# [Exercise instructions]
A faithful copy of each entry below is expected, with the images removed.

# [Edit difference data]
● ● ● ●

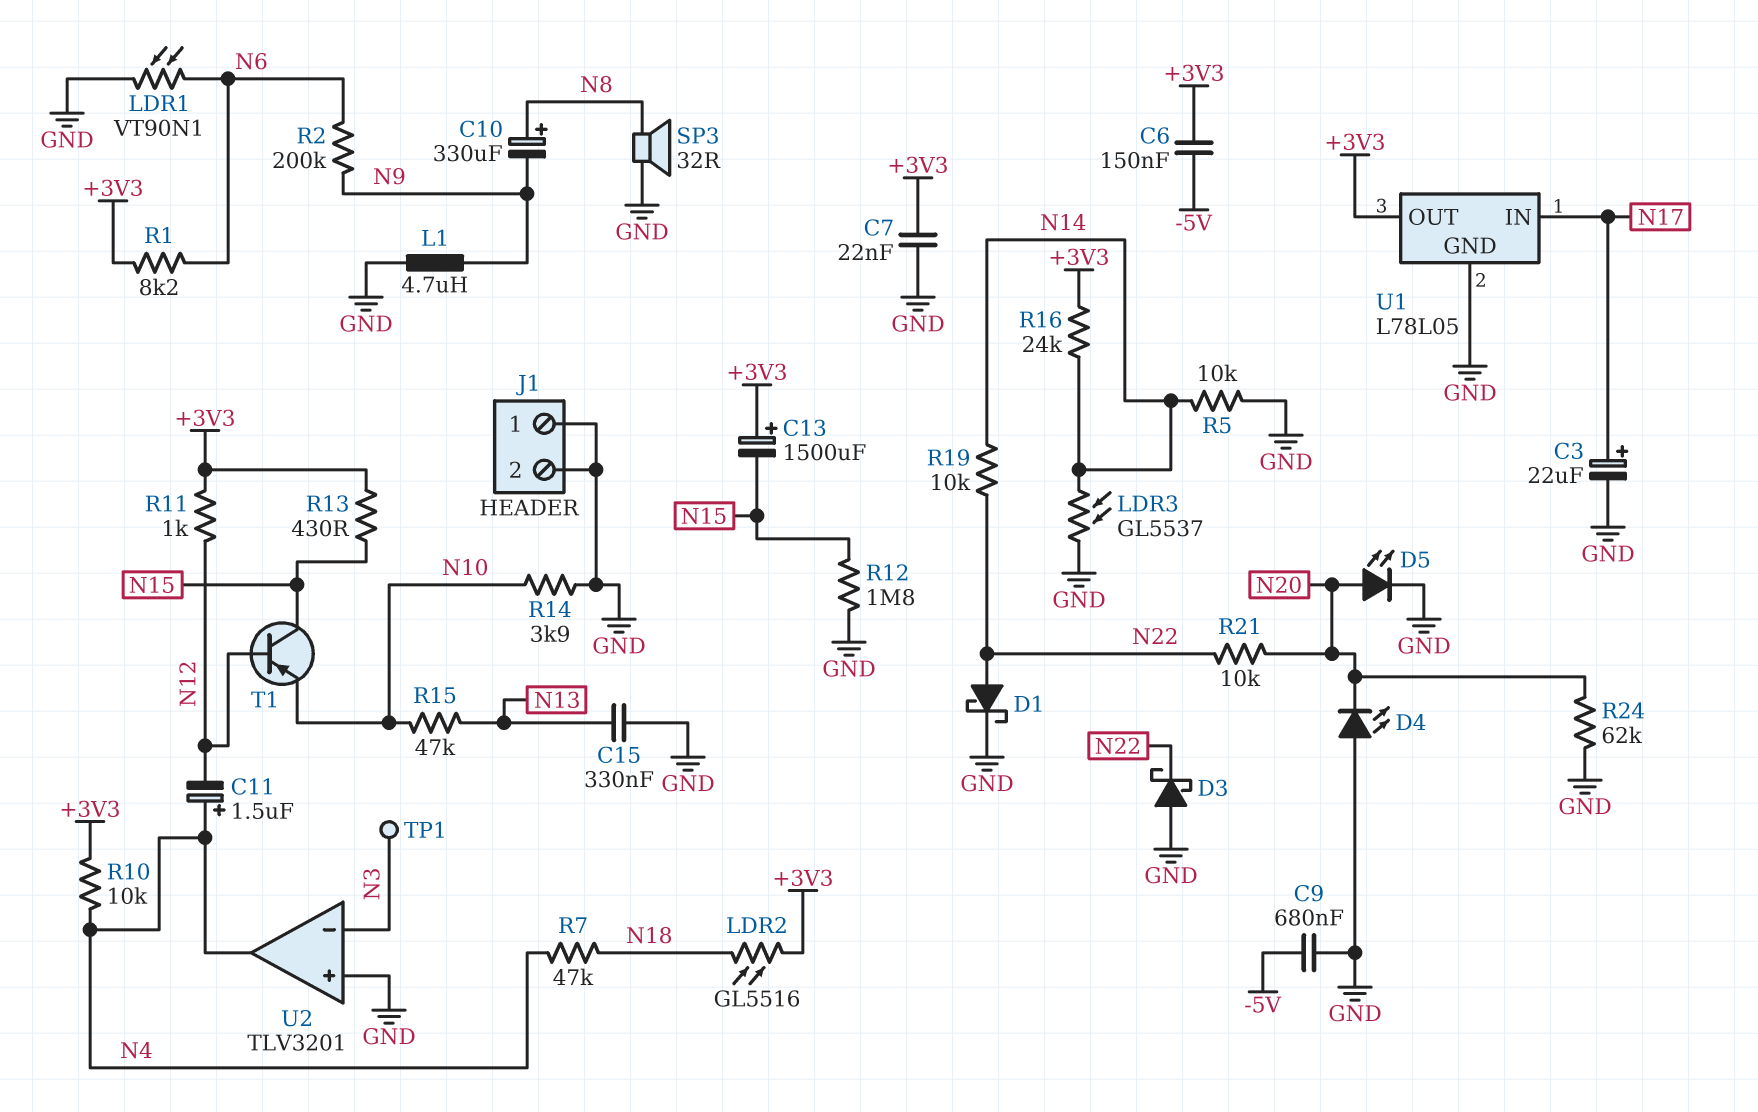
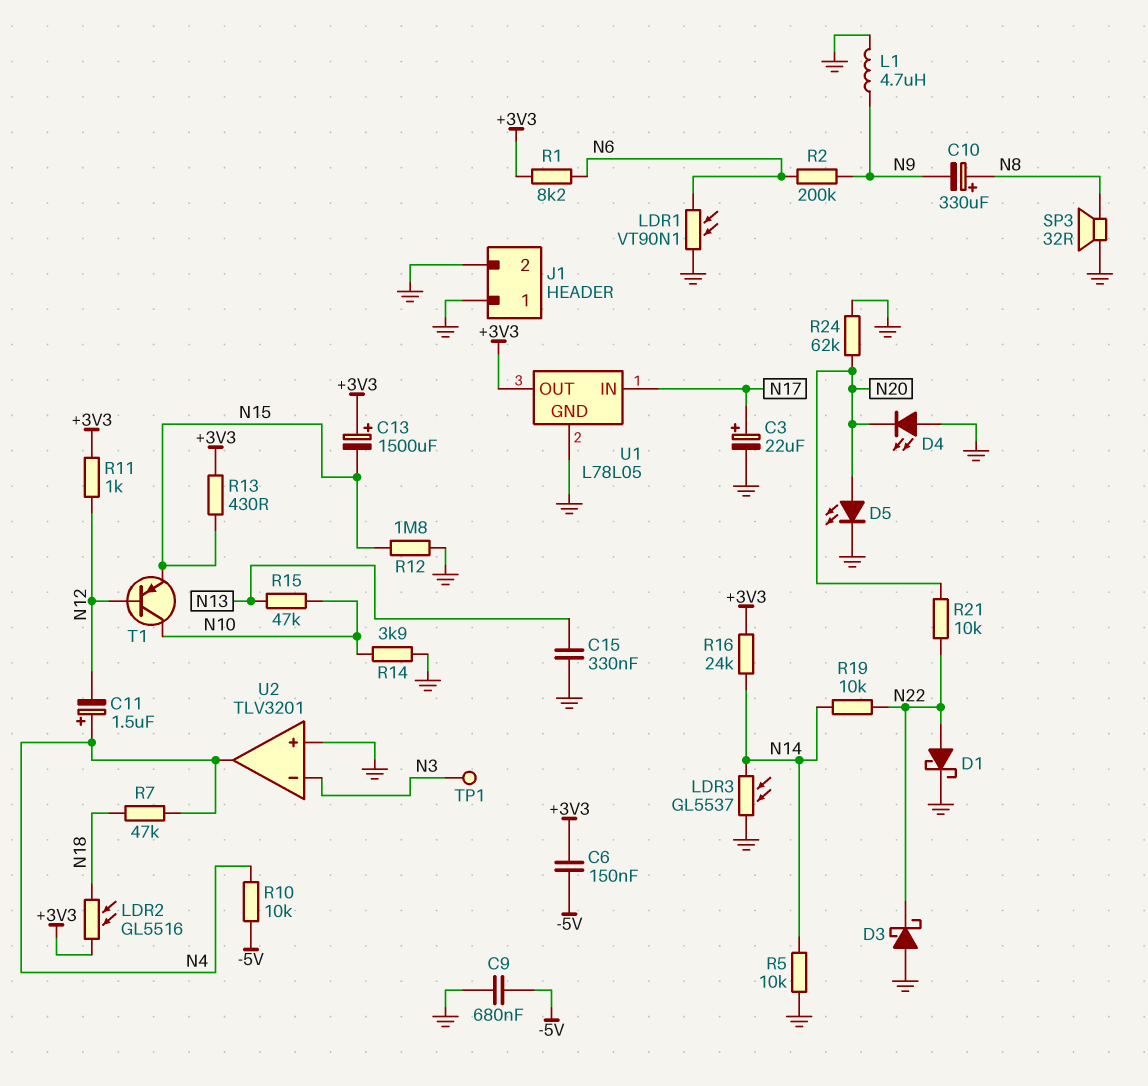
C7: 22nF (+3V3, GND) -> none
R10: 10k (+3V3, N4) -> 10k (-5V, N4)
T1: PNP (B N12, C N15, E N10) -> PNP (B N12, C N10, E N15)

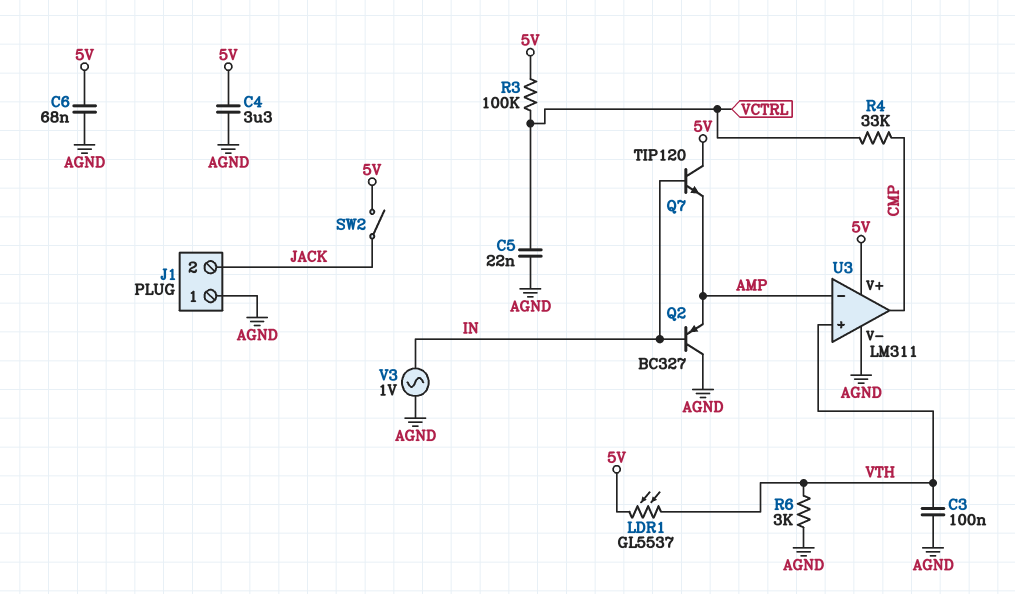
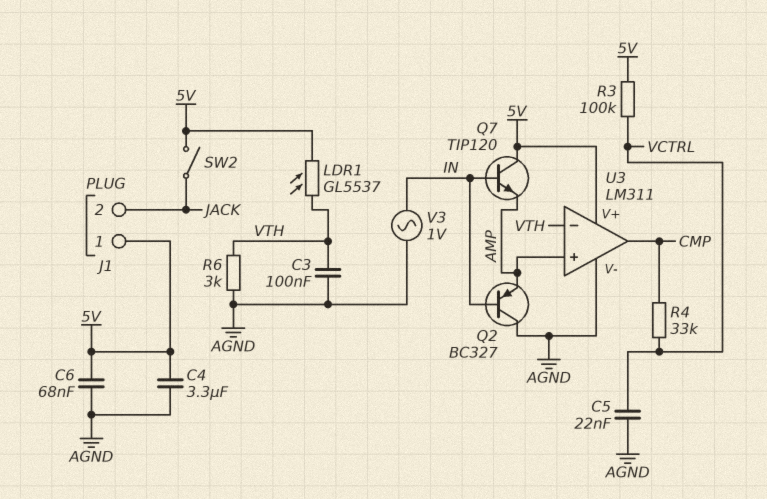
J1 pin 1: AGND -> 5V
U3 pin in+: VTH -> AMP
U3 pin in-: AMP -> VTH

● ● ● ●

# [Answer section]
C7: 22nF (+3V3, GND) -> none
R10: 10k (+3V3, N4) -> 10k (-5V, N4)
T1: PNP (B N12, C N15, E N10) -> PNP (B N12, C N10, E N15)

J1 pin 1: AGND -> 5V
U3 pin in+: VTH -> AMP
U3 pin in-: AMP -> VTH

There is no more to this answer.